### WHAT IS EXPECTED
Leave every picture out, and retype all the remaining records exactly.

-- EXTRACTED ENTRIES follows --

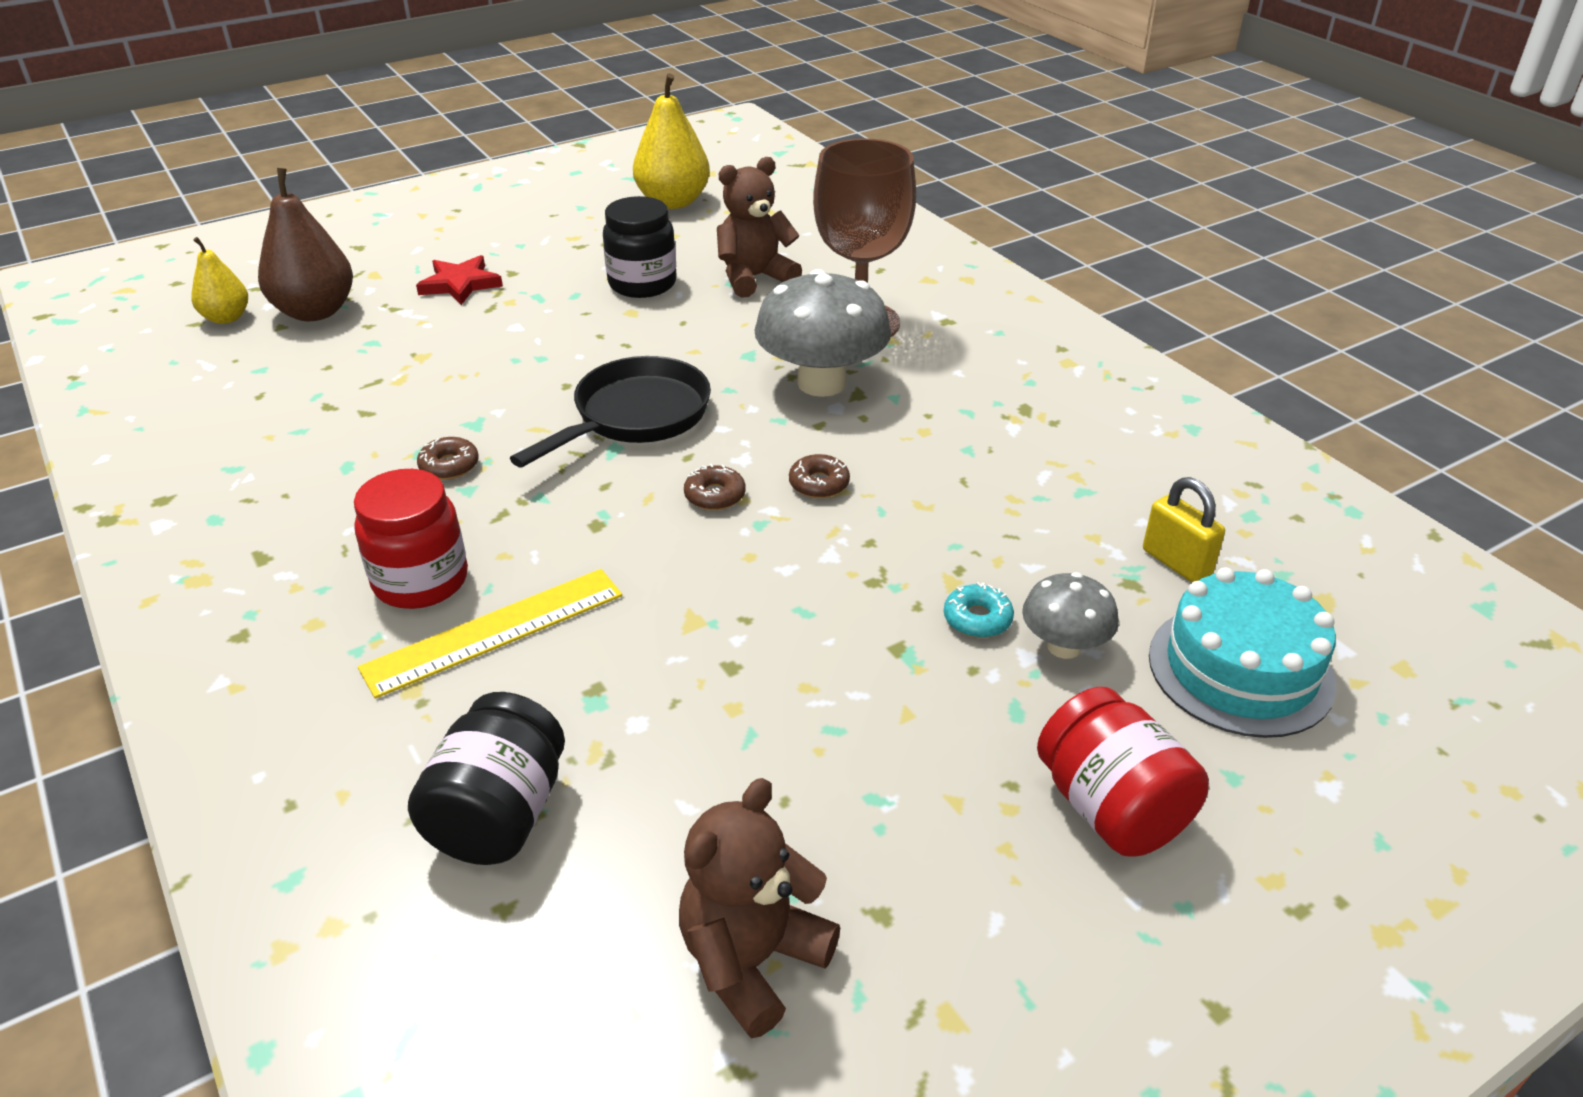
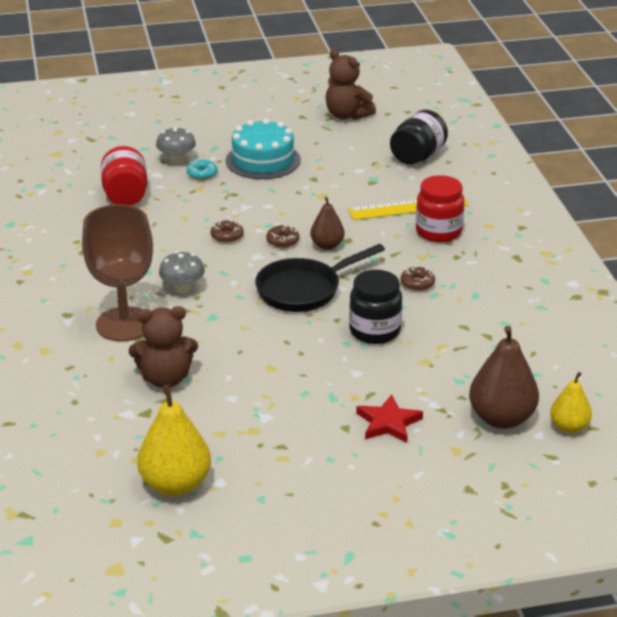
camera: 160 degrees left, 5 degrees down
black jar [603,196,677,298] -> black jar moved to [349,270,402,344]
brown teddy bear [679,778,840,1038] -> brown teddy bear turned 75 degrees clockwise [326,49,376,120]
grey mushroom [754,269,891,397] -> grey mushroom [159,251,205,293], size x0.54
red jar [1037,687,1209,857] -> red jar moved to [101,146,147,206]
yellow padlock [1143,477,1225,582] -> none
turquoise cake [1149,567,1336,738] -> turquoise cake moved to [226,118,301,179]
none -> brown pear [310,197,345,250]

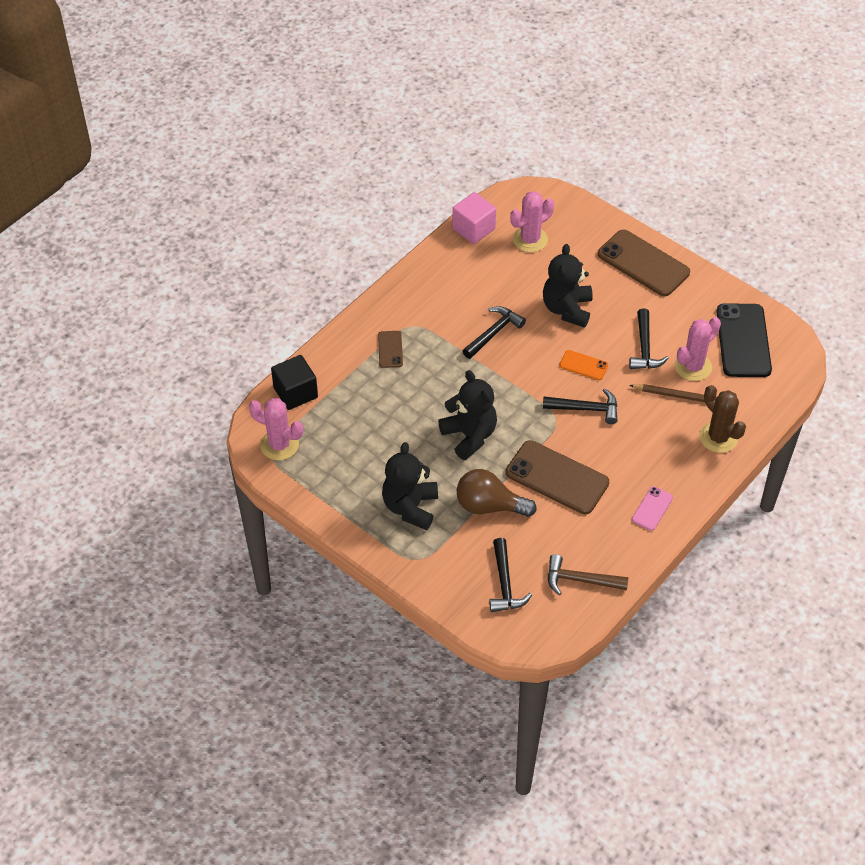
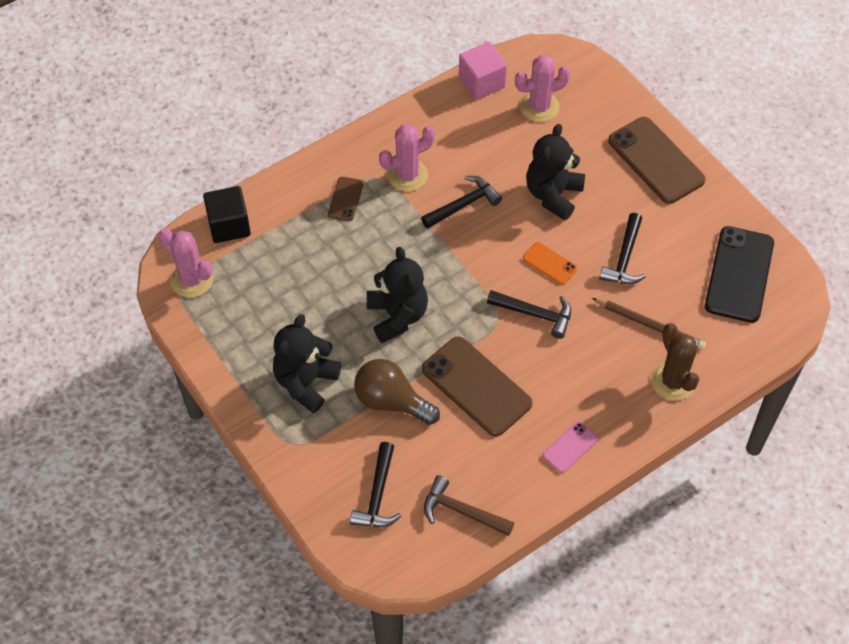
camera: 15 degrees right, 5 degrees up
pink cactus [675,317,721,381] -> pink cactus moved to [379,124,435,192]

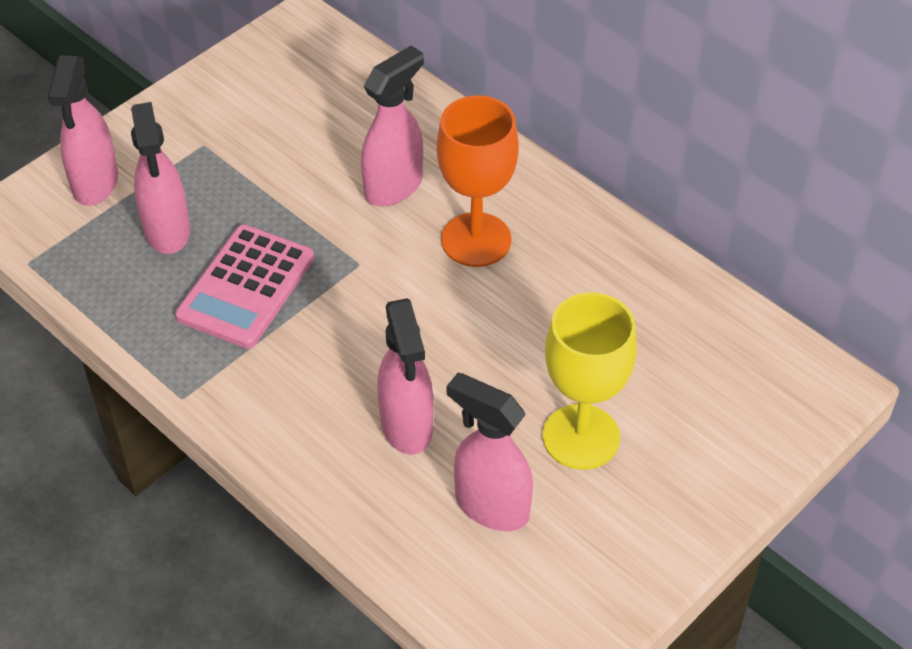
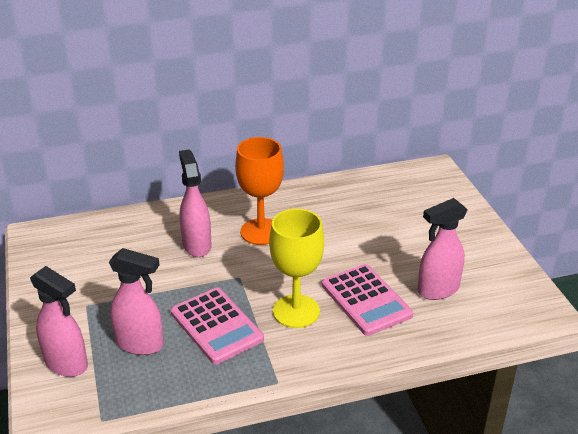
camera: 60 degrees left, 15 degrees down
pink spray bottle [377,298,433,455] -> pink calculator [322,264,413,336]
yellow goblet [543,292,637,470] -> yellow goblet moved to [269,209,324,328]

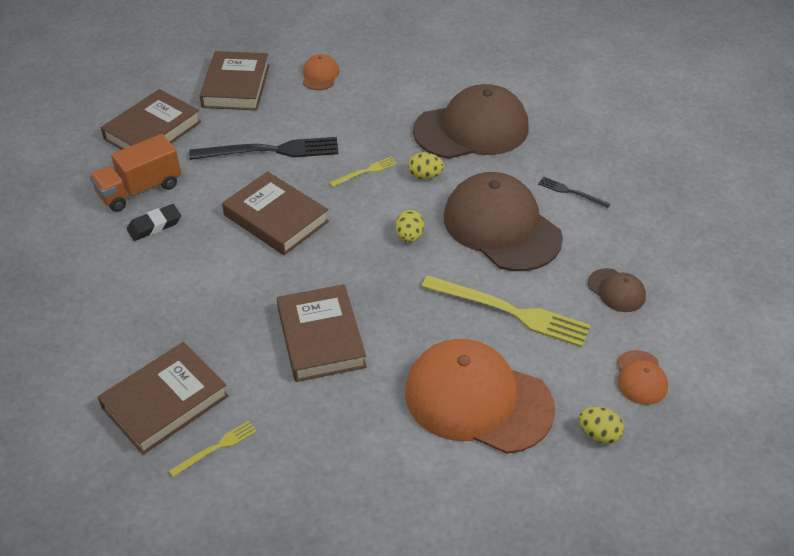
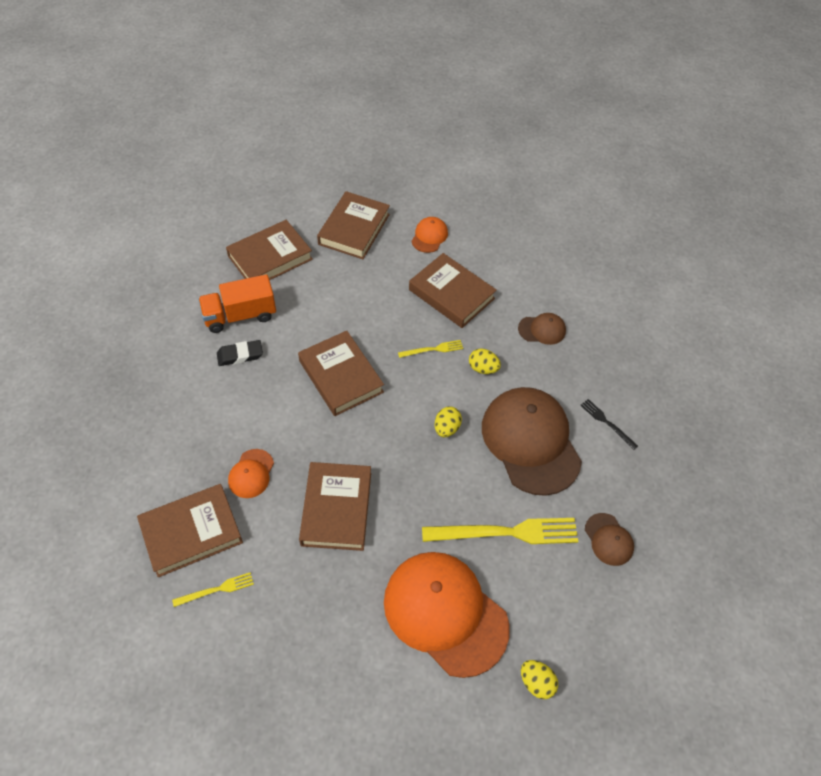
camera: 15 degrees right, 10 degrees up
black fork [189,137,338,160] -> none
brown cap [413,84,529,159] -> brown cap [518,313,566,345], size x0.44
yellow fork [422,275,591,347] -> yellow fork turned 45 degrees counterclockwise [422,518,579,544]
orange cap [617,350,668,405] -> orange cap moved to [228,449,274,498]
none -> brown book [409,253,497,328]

-- EXTRACTED ENTRIES concluded --

### REPLY
camera: 160 degrees left, 5 degrees down
black jar [603,196,677,298] -> black jar moved to [349,270,402,344]
brown teddy bear [679,778,840,1038] -> brown teddy bear turned 75 degrees clockwise [326,49,376,120]
grey mushroom [754,269,891,397] -> grey mushroom [159,251,205,293], size x0.54
red jar [1037,687,1209,857] -> red jar moved to [101,146,147,206]
yellow padlock [1143,477,1225,582] -> none
turquoise cake [1149,567,1336,738] -> turquoise cake moved to [226,118,301,179]
none -> brown pear [310,197,345,250]

camera: 15 degrees right, 5 degrees up
pink cactus [675,317,721,381] -> pink cactus moved to [379,124,435,192]

camera: 60 degrees left, 15 degrees down
pink spray bottle [377,298,433,455] -> pink calculator [322,264,413,336]
yellow goblet [543,292,637,470] -> yellow goblet moved to [269,209,324,328]

camera: 15 degrees right, 10 degrees up
black fork [189,137,338,160] -> none
brown cap [413,84,529,159] -> brown cap [518,313,566,345], size x0.44
yellow fork [422,275,591,347] -> yellow fork turned 45 degrees counterclockwise [422,518,579,544]
orange cap [617,350,668,405] -> orange cap moved to [228,449,274,498]
none -> brown book [409,253,497,328]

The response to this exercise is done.